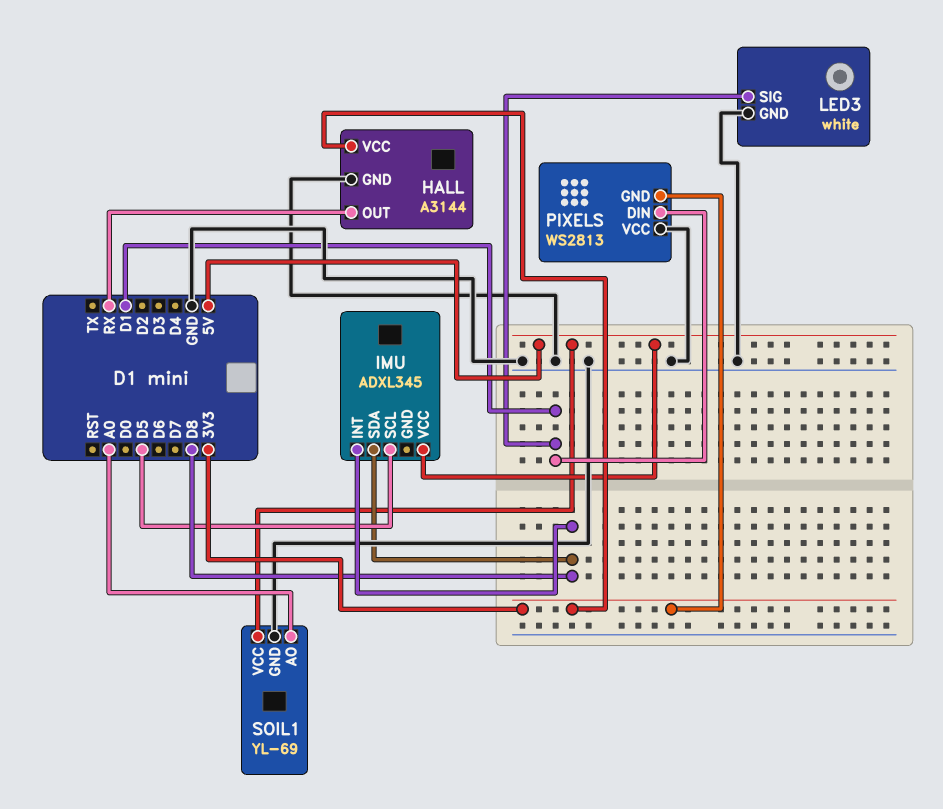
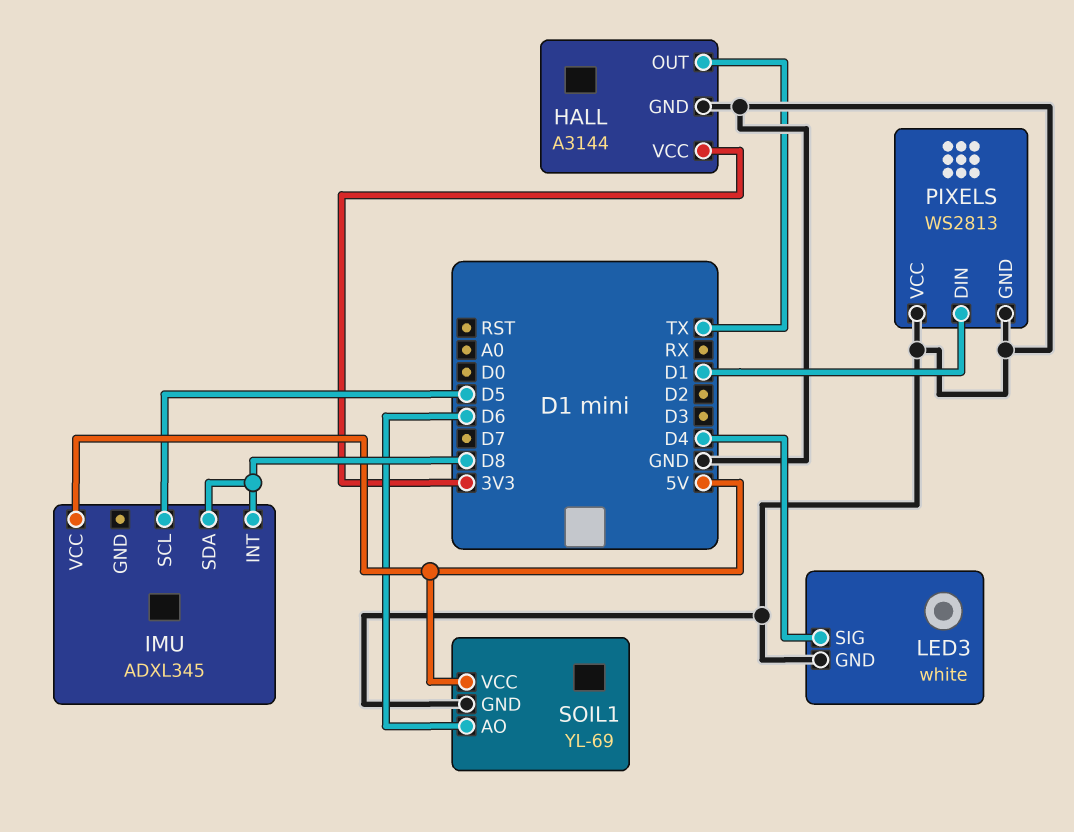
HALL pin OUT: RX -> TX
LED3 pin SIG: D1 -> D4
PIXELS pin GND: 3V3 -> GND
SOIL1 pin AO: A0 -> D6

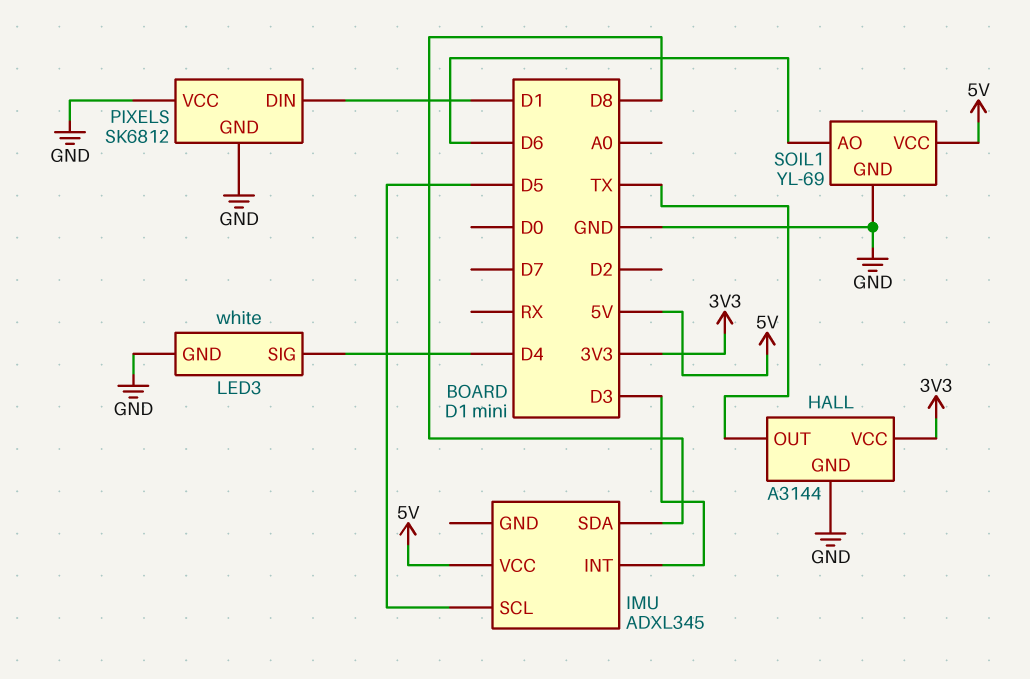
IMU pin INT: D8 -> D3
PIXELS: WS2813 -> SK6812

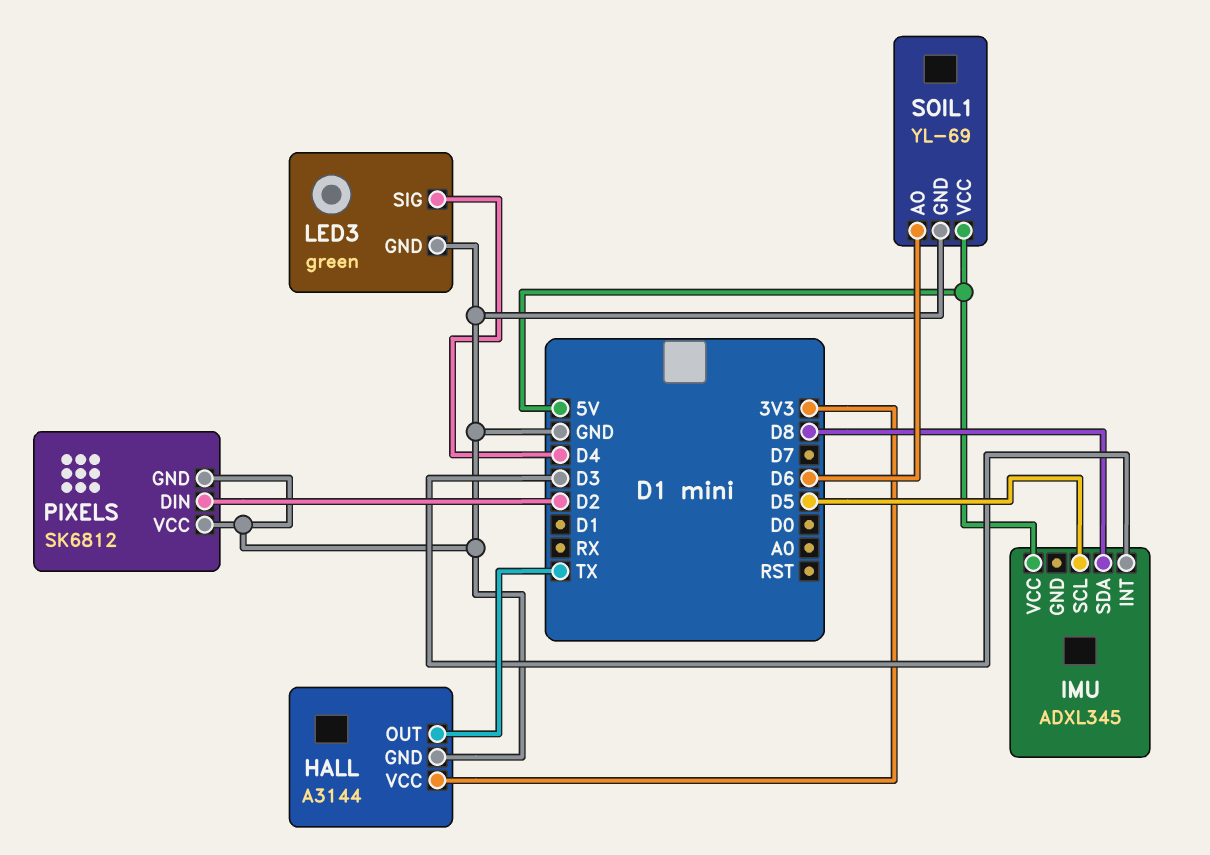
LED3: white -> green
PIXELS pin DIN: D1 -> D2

---*---

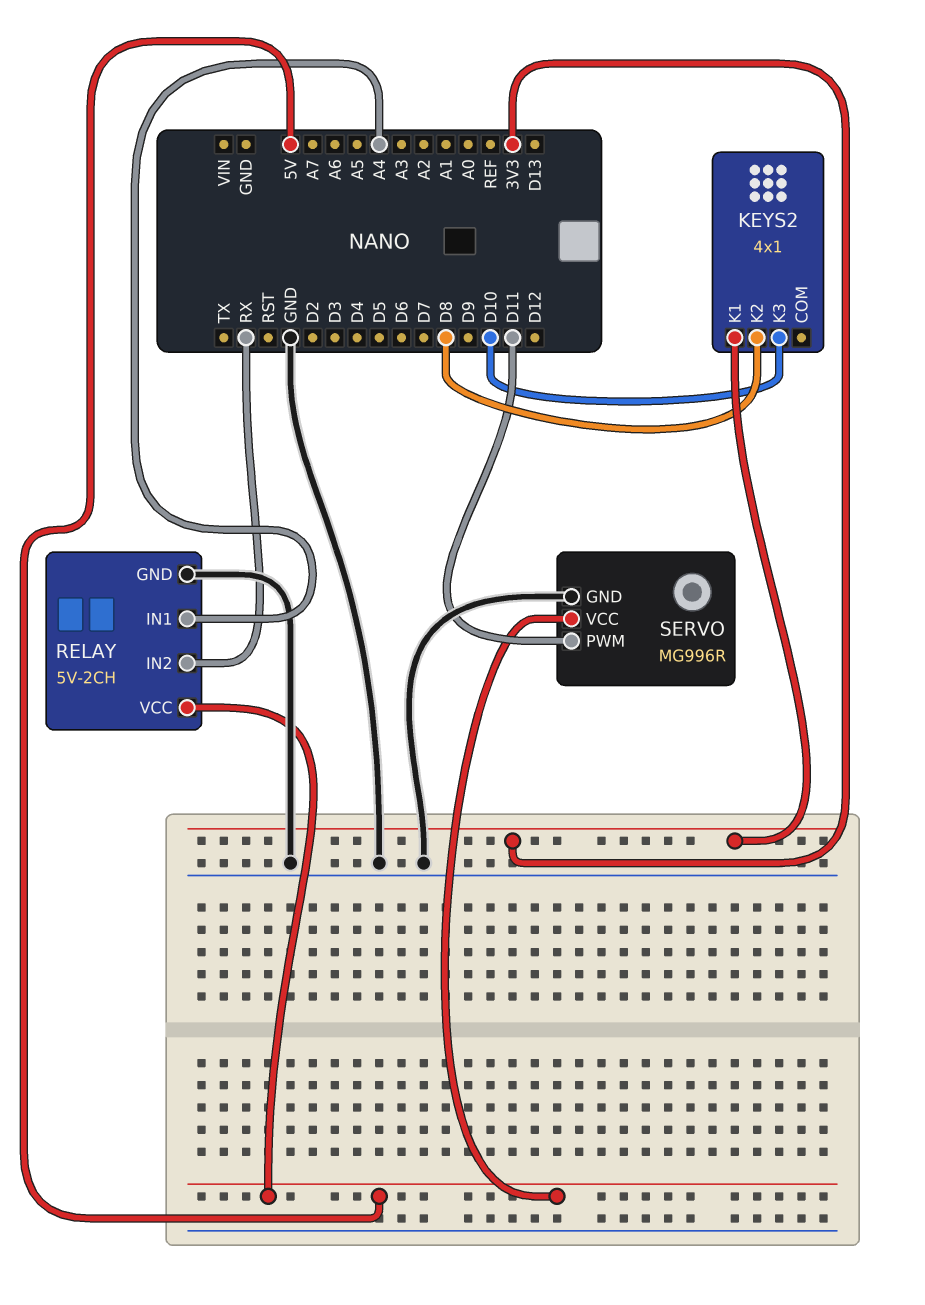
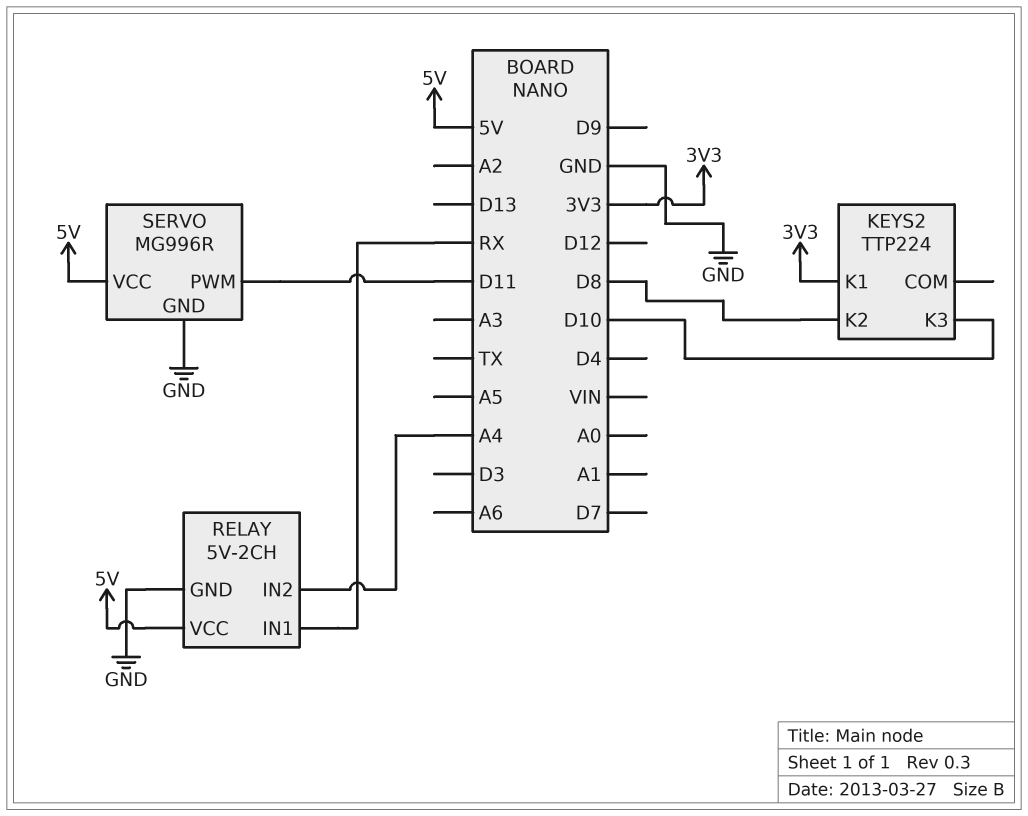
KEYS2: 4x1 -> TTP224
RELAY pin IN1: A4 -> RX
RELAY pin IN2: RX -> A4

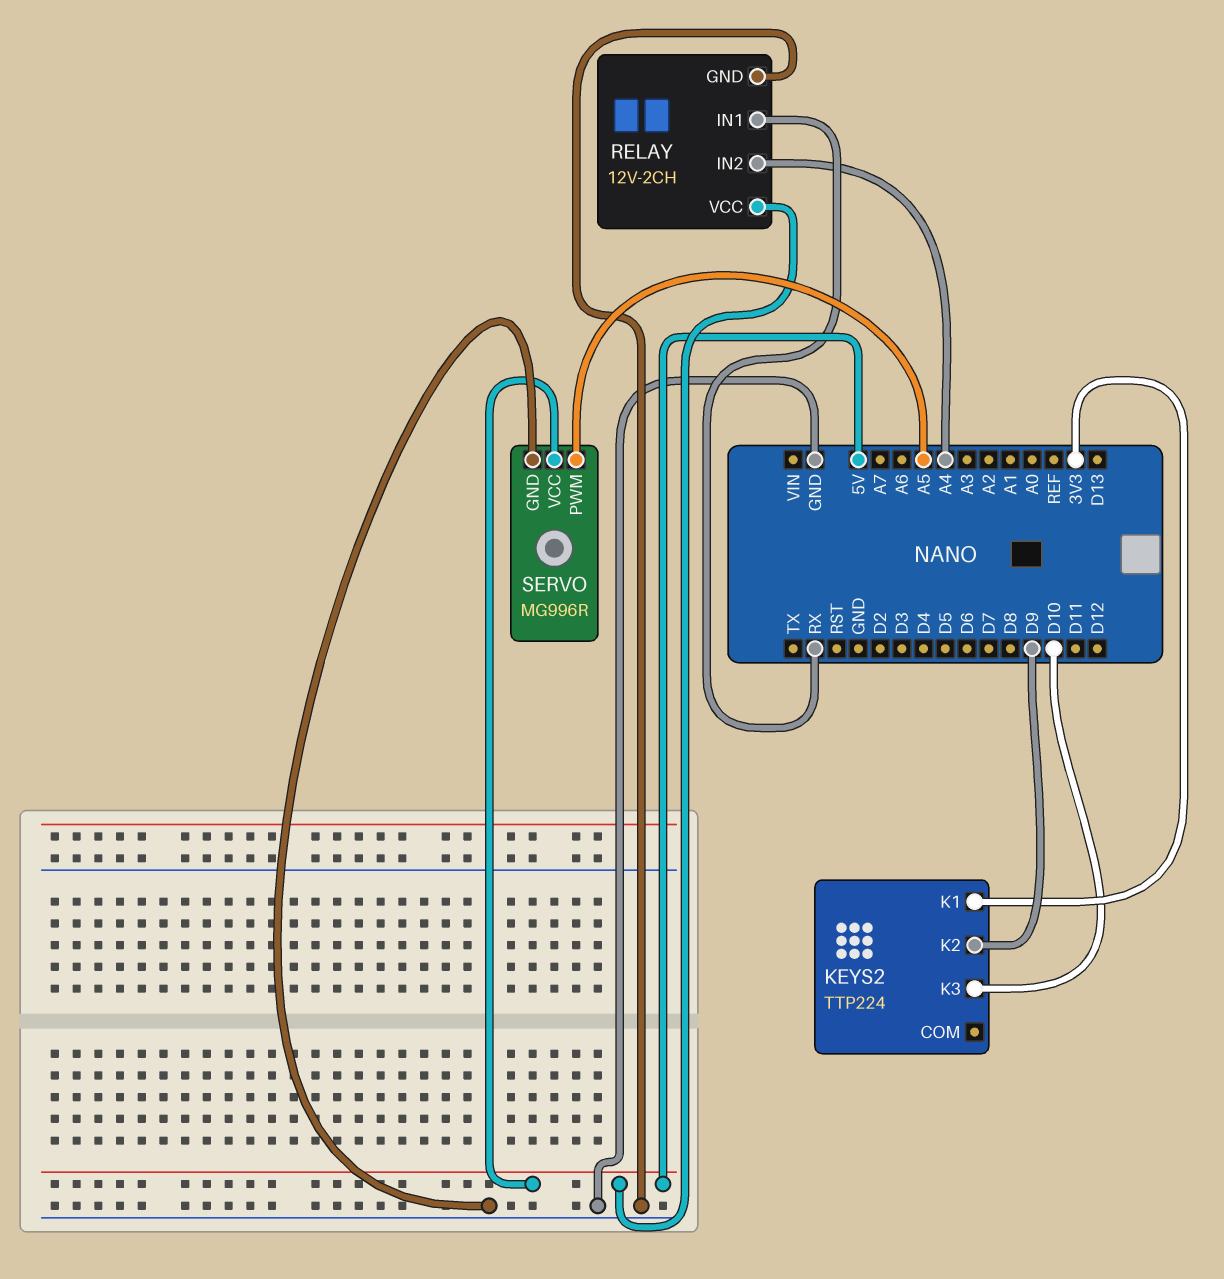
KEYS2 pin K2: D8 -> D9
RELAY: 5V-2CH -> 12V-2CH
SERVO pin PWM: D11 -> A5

---*---

* _DIRECTIONS FOR THIS TASK_:
Take only the lines above from the one that has "KEYS2: 4x1 -> TTP224" through the one that has "SERVO pin PWM: D11 -> A5" and reproduce them exactly, omitting any pictures.

* _REPLY TO THE EXERCISE_:
KEYS2: 4x1 -> TTP224
RELAY pin IN1: A4 -> RX
RELAY pin IN2: RX -> A4

KEYS2 pin K2: D8 -> D9
RELAY: 5V-2CH -> 12V-2CH
SERVO pin PWM: D11 -> A5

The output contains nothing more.